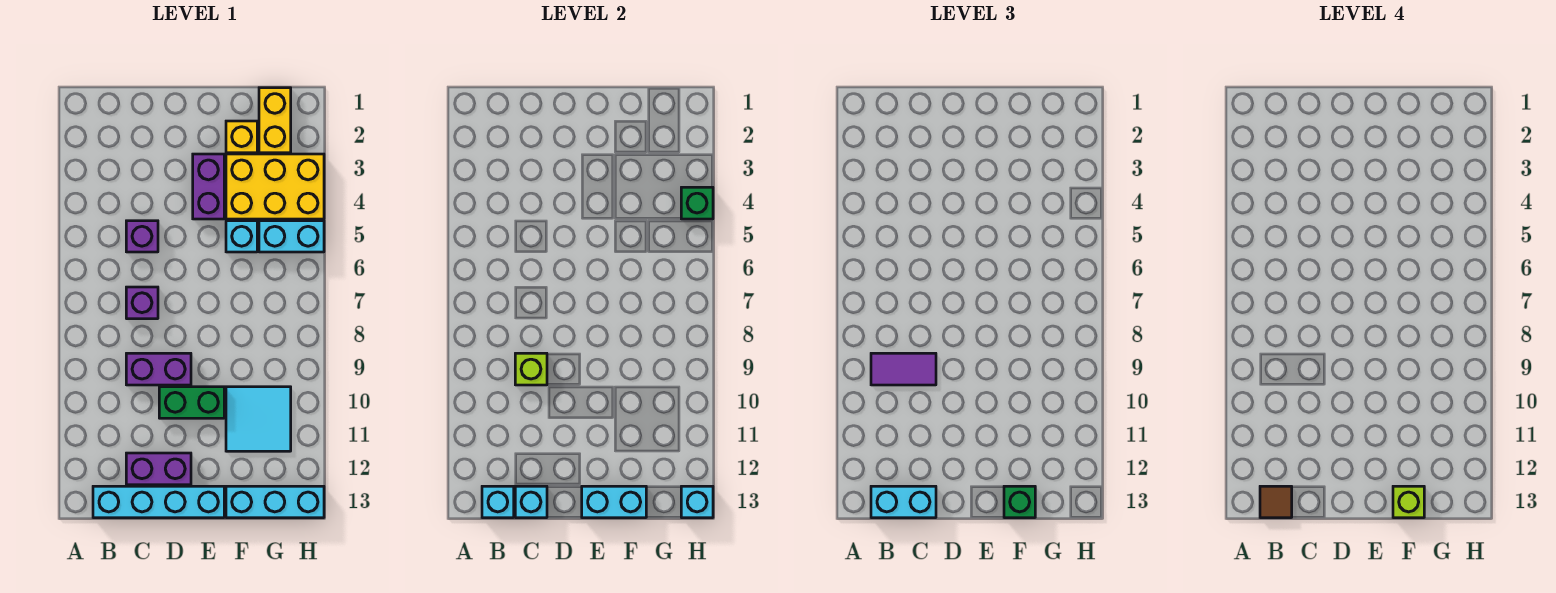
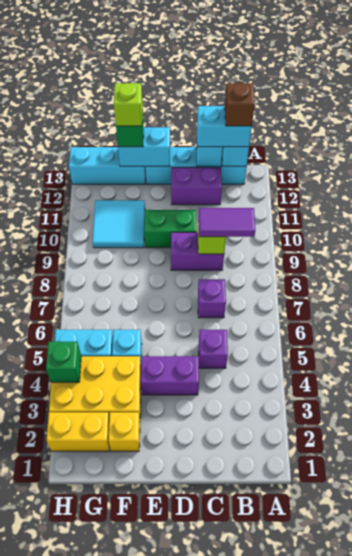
brown tile B13 level 4 -> brown brick B13 level 4
purple brick E3:E4 level 1 -> purple brick D4:E4 level 1
yellow brick G1:G2 level 1 -> yellow brick G2:H2 level 1
cyan brick H13 level 2 -> none

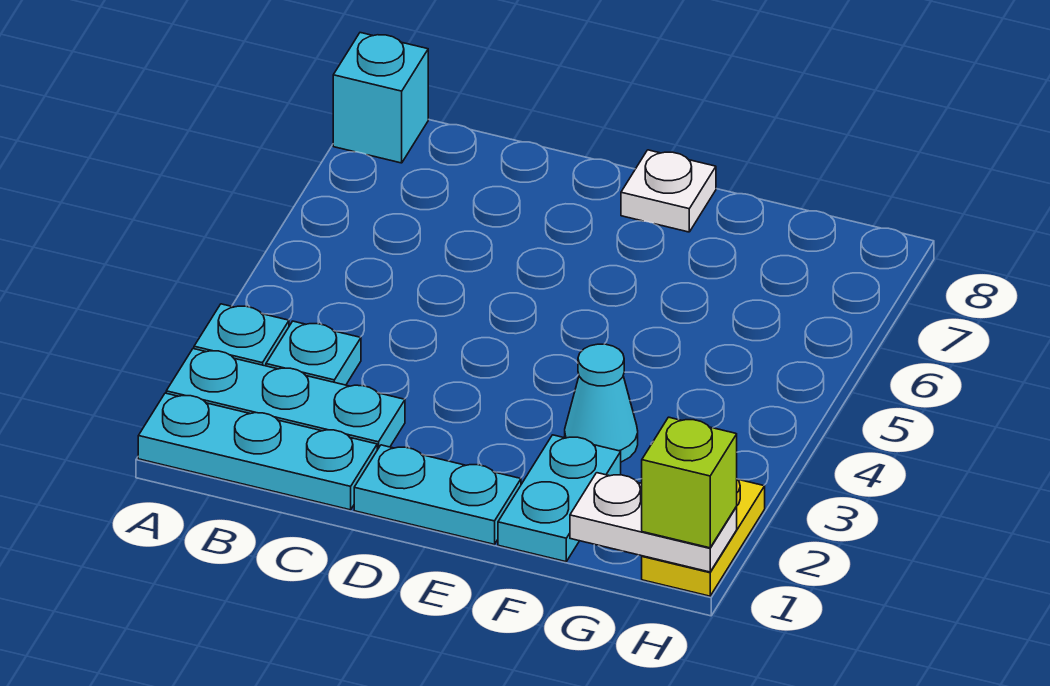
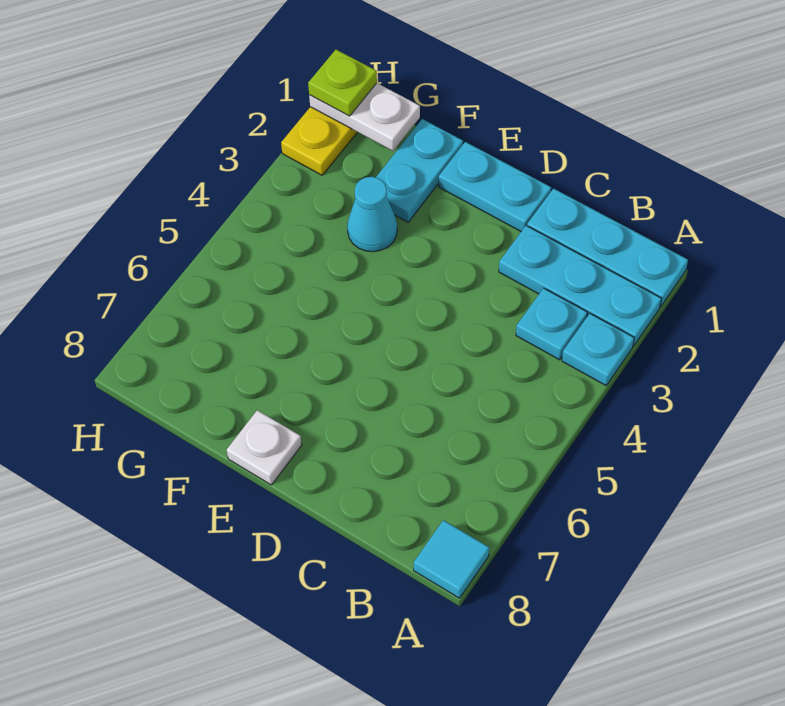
cyan brick A8 level 1 -> cyan tile A8 level 1
lime brick H1 level 3 -> lime plate H1 level 3

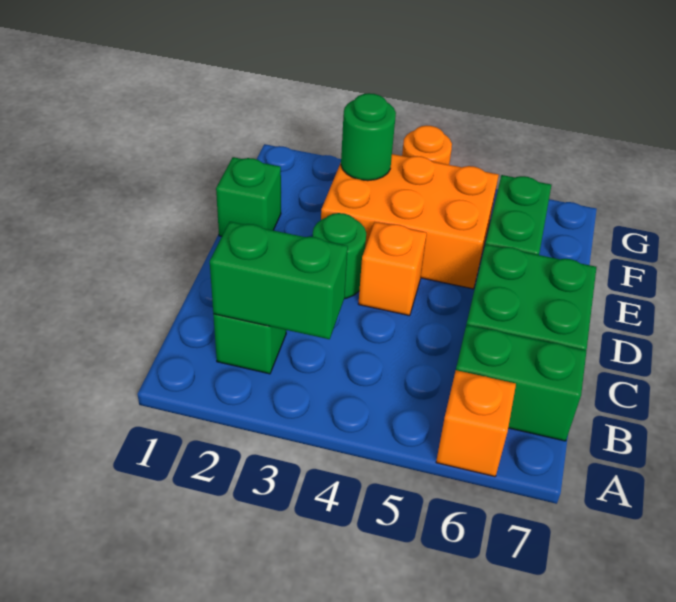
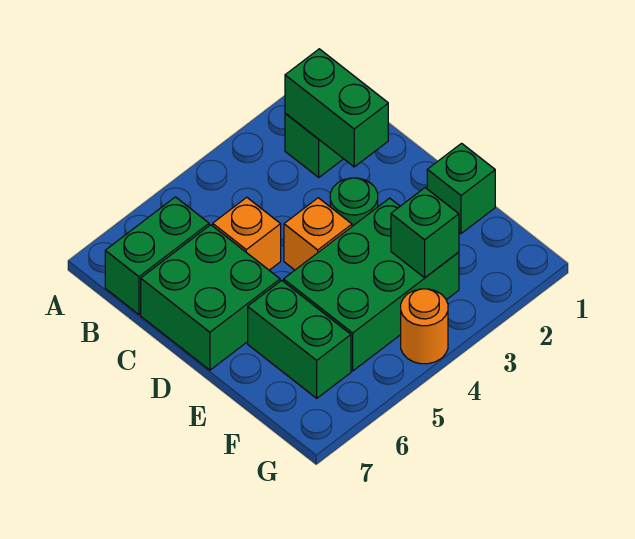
orange brick A6 level 1 -> orange brick C5 level 1
green brick B2:B3 level 2 -> green brick B2:C2 level 2
orange brick E3:F5 level 1 -> green brick E3:F5 level 1
green round brick F3 level 2 -> green brick F3 level 2

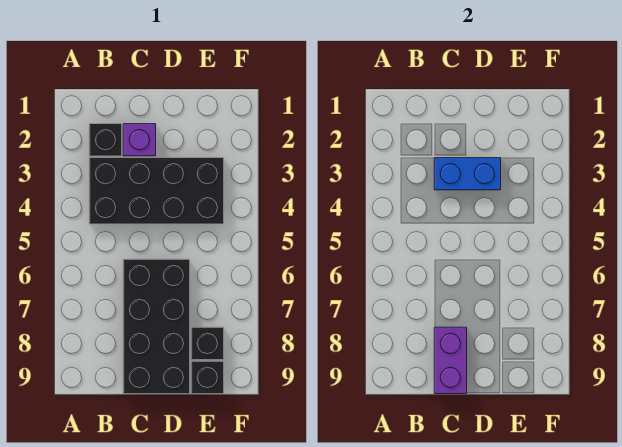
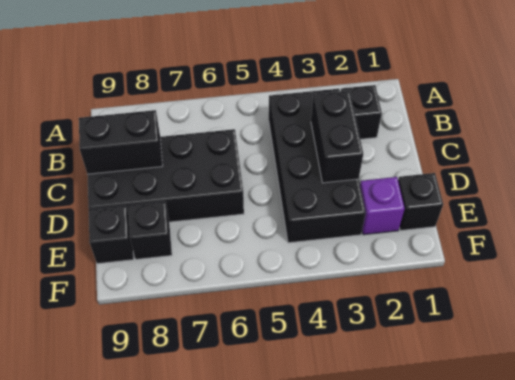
purple brick C2 level 1 -> purple brick E2 level 1
blue brick C3:D3 level 2 -> black brick C3:D3 level 2
purple brick C8:C9 level 2 -> black brick C8:C9 level 2
none -> black brick E1 level 1

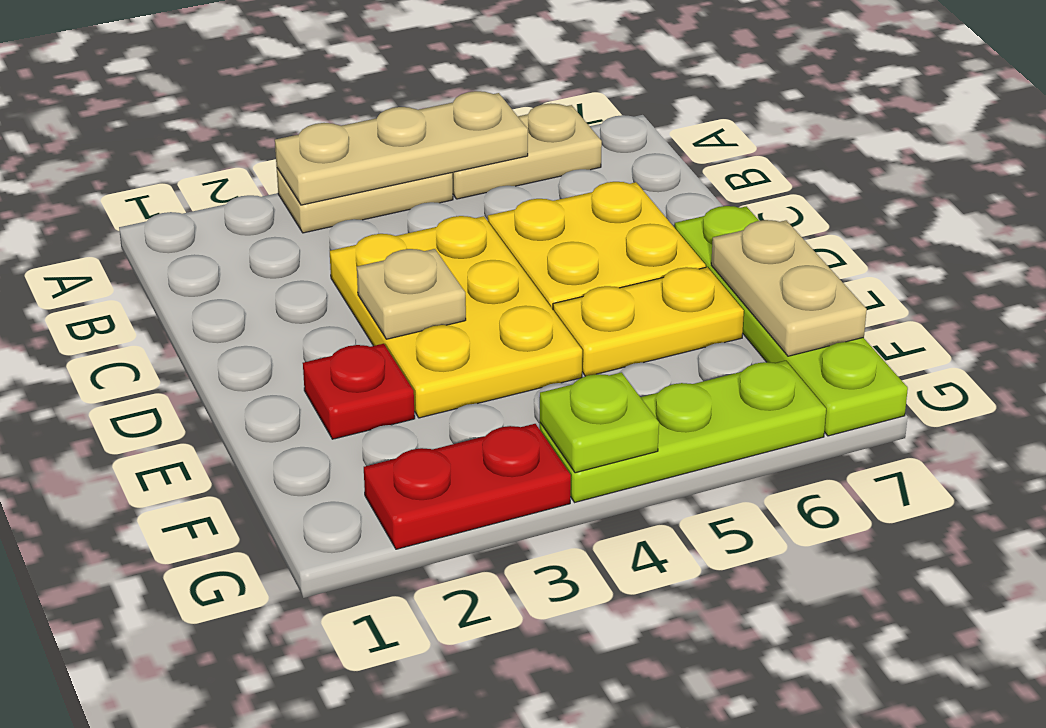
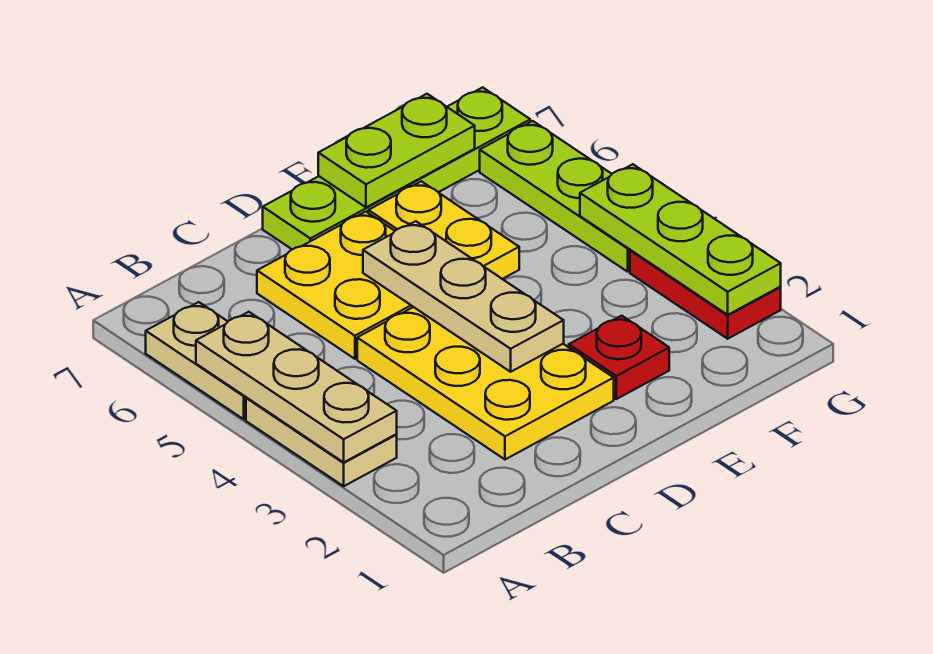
yellow plate C3:E4 level 1 -> yellow plate C2:D4 level 1
tan plate D3 level 2 -> tan plate D3:D5 level 2
tan plate E7:F7 level 2 -> lime plate E7:F7 level 2
lime plate G4 level 2 -> lime plate G2:G4 level 2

***

Where a line of the records contains the word "plate", count it; state only the final tally.

● Task response
5